- [EXERCISE DESCRIPTION] From the listing below, reproduce word for word the part that opens with the line containing "camera: 25 degrees left, 0 degrees up" and closes with the line containing "(633, 172) = (295, 124): red"; reproduce nothing else.

- [WORKING DATA]
• • •
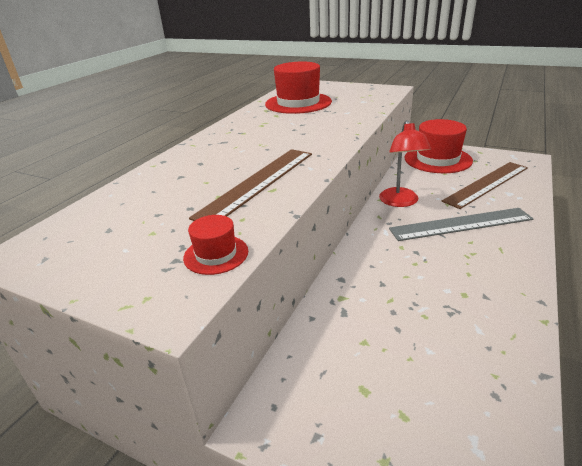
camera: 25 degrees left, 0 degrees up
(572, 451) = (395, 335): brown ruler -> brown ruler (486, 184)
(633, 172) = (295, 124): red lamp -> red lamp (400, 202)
• • •
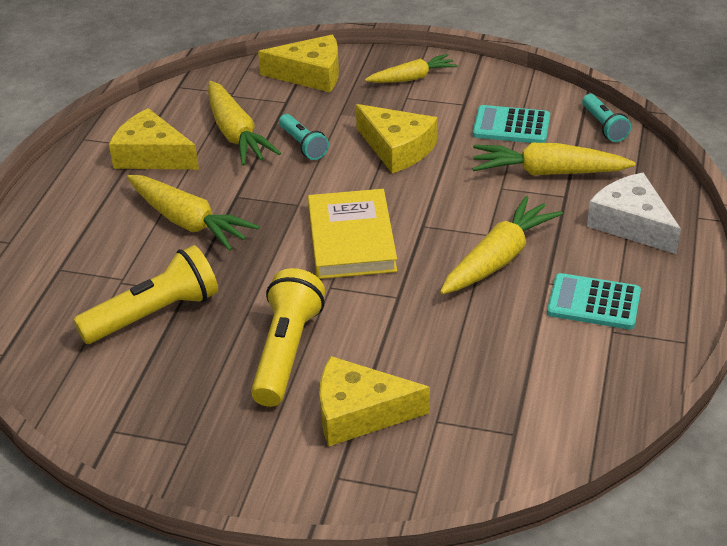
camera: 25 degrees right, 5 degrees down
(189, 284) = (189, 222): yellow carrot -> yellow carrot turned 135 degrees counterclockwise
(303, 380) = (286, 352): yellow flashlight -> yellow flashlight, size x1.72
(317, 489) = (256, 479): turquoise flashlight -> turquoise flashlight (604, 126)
• • •
- [EXERCISE ANSWER]
camera: 25 degrees left, 0 degrees up
(572, 451) = (395, 335): brown ruler -> brown ruler (486, 184)
(633, 172) = (295, 124): red lamp -> red lamp (400, 202)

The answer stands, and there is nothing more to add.